## [EXERCISE DESCRIPTION]
Copy the data precisely, keeping every character.

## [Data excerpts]
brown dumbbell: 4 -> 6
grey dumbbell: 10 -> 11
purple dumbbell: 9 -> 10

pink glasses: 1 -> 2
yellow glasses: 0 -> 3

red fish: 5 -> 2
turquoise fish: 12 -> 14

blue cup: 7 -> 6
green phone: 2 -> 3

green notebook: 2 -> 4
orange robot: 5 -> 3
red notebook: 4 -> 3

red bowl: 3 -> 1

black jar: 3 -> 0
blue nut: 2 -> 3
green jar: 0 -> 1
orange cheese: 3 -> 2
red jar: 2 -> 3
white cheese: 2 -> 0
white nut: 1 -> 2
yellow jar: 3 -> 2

## [ANSWER SPACE]
brown dumbbell: 4 -> 6
grey dumbbell: 10 -> 11
purple dumbbell: 9 -> 10

pink glasses: 1 -> 2
yellow glasses: 0 -> 3

red fish: 5 -> 2
turquoise fish: 12 -> 14

blue cup: 7 -> 6
green phone: 2 -> 3

green notebook: 2 -> 4
orange robot: 5 -> 3
red notebook: 4 -> 3

red bowl: 3 -> 1

black jar: 3 -> 0
blue nut: 2 -> 3
green jar: 0 -> 1
orange cheese: 3 -> 2
red jar: 2 -> 3
white cheese: 2 -> 0
white nut: 1 -> 2
yellow jar: 3 -> 2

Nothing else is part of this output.